(Records contained in a dataset)
----------------
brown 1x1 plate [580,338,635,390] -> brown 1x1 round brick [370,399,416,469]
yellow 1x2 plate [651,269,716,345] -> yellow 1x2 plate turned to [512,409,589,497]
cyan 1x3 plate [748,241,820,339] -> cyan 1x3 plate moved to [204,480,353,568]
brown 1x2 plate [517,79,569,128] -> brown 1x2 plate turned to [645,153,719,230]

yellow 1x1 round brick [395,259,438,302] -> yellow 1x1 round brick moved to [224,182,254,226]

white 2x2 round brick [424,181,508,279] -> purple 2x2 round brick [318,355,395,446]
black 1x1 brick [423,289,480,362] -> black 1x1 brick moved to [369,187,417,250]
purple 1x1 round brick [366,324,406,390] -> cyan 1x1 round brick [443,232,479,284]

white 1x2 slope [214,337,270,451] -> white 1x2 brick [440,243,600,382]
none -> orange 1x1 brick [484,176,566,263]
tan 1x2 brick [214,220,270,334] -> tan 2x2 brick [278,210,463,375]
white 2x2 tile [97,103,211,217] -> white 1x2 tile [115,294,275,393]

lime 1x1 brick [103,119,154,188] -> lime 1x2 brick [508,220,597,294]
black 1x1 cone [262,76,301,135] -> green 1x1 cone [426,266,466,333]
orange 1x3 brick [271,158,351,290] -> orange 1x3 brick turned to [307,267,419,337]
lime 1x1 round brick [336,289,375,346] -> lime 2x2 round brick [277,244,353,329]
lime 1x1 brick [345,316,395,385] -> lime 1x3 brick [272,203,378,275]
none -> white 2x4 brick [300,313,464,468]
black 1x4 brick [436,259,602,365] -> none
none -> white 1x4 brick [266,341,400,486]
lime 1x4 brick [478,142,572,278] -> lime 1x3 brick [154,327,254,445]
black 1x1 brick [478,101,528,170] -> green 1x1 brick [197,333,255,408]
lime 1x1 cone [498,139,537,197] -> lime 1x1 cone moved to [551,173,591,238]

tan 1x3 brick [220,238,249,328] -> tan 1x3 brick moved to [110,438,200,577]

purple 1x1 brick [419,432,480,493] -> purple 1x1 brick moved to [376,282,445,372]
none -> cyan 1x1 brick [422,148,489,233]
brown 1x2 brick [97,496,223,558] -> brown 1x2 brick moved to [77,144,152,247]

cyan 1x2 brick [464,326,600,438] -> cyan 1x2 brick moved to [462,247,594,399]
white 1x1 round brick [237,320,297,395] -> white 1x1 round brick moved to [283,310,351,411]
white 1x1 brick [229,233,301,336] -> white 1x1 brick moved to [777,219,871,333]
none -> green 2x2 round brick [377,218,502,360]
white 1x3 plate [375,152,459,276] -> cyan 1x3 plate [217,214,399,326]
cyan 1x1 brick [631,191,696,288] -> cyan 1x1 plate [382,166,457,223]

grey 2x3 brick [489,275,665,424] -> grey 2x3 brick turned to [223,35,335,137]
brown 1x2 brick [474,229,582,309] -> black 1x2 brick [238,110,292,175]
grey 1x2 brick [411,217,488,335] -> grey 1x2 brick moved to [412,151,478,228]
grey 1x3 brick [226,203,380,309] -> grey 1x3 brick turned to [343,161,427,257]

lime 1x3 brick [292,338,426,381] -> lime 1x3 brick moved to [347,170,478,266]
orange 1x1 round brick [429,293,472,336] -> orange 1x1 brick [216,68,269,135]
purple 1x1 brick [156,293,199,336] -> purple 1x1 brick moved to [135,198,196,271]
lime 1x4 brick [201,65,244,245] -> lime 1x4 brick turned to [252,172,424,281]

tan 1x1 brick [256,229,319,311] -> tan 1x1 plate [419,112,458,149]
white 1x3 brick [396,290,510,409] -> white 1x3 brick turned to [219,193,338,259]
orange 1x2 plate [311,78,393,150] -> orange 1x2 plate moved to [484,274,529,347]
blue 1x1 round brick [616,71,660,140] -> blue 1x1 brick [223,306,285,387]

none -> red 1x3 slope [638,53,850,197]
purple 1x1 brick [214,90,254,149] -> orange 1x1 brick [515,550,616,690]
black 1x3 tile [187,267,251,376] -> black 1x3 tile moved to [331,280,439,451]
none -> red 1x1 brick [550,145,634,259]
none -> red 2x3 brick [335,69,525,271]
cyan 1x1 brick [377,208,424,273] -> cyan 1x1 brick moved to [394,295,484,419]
----------------
### EXERCISE
Print every line of the records exactly. Omit nothing.

### TASK RESULT
brown 1x1 plate [580,338,635,390] -> brown 1x1 round brick [370,399,416,469]
yellow 1x2 plate [651,269,716,345] -> yellow 1x2 plate turned to [512,409,589,497]
cyan 1x3 plate [748,241,820,339] -> cyan 1x3 plate moved to [204,480,353,568]
brown 1x2 plate [517,79,569,128] -> brown 1x2 plate turned to [645,153,719,230]

yellow 1x1 round brick [395,259,438,302] -> yellow 1x1 round brick moved to [224,182,254,226]

white 2x2 round brick [424,181,508,279] -> purple 2x2 round brick [318,355,395,446]
black 1x1 brick [423,289,480,362] -> black 1x1 brick moved to [369,187,417,250]
purple 1x1 round brick [366,324,406,390] -> cyan 1x1 round brick [443,232,479,284]

white 1x2 slope [214,337,270,451] -> white 1x2 brick [440,243,600,382]
none -> orange 1x1 brick [484,176,566,263]
tan 1x2 brick [214,220,270,334] -> tan 2x2 brick [278,210,463,375]
white 2x2 tile [97,103,211,217] -> white 1x2 tile [115,294,275,393]

lime 1x1 brick [103,119,154,188] -> lime 1x2 brick [508,220,597,294]
black 1x1 cone [262,76,301,135] -> green 1x1 cone [426,266,466,333]
orange 1x3 brick [271,158,351,290] -> orange 1x3 brick turned to [307,267,419,337]
lime 1x1 round brick [336,289,375,346] -> lime 2x2 round brick [277,244,353,329]
lime 1x1 brick [345,316,395,385] -> lime 1x3 brick [272,203,378,275]
none -> white 2x4 brick [300,313,464,468]
black 1x4 brick [436,259,602,365] -> none
none -> white 1x4 brick [266,341,400,486]
lime 1x4 brick [478,142,572,278] -> lime 1x3 brick [154,327,254,445]
black 1x1 brick [478,101,528,170] -> green 1x1 brick [197,333,255,408]
lime 1x1 cone [498,139,537,197] -> lime 1x1 cone moved to [551,173,591,238]

tan 1x3 brick [220,238,249,328] -> tan 1x3 brick moved to [110,438,200,577]

purple 1x1 brick [419,432,480,493] -> purple 1x1 brick moved to [376,282,445,372]
none -> cyan 1x1 brick [422,148,489,233]
brown 1x2 brick [97,496,223,558] -> brown 1x2 brick moved to [77,144,152,247]

cyan 1x2 brick [464,326,600,438] -> cyan 1x2 brick moved to [462,247,594,399]
white 1x1 round brick [237,320,297,395] -> white 1x1 round brick moved to [283,310,351,411]
white 1x1 brick [229,233,301,336] -> white 1x1 brick moved to [777,219,871,333]
none -> green 2x2 round brick [377,218,502,360]
white 1x3 plate [375,152,459,276] -> cyan 1x3 plate [217,214,399,326]
cyan 1x1 brick [631,191,696,288] -> cyan 1x1 plate [382,166,457,223]

grey 2x3 brick [489,275,665,424] -> grey 2x3 brick turned to [223,35,335,137]
brown 1x2 brick [474,229,582,309] -> black 1x2 brick [238,110,292,175]
grey 1x2 brick [411,217,488,335] -> grey 1x2 brick moved to [412,151,478,228]
grey 1x3 brick [226,203,380,309] -> grey 1x3 brick turned to [343,161,427,257]

lime 1x3 brick [292,338,426,381] -> lime 1x3 brick moved to [347,170,478,266]
orange 1x1 round brick [429,293,472,336] -> orange 1x1 brick [216,68,269,135]
purple 1x1 brick [156,293,199,336] -> purple 1x1 brick moved to [135,198,196,271]
lime 1x4 brick [201,65,244,245] -> lime 1x4 brick turned to [252,172,424,281]

tan 1x1 brick [256,229,319,311] -> tan 1x1 plate [419,112,458,149]
white 1x3 brick [396,290,510,409] -> white 1x3 brick turned to [219,193,338,259]
orange 1x2 plate [311,78,393,150] -> orange 1x2 plate moved to [484,274,529,347]
blue 1x1 round brick [616,71,660,140] -> blue 1x1 brick [223,306,285,387]

none -> red 1x3 slope [638,53,850,197]
purple 1x1 brick [214,90,254,149] -> orange 1x1 brick [515,550,616,690]
black 1x3 tile [187,267,251,376] -> black 1x3 tile moved to [331,280,439,451]
none -> red 1x1 brick [550,145,634,259]
none -> red 2x3 brick [335,69,525,271]
cyan 1x1 brick [377,208,424,273] -> cyan 1x1 brick moved to [394,295,484,419]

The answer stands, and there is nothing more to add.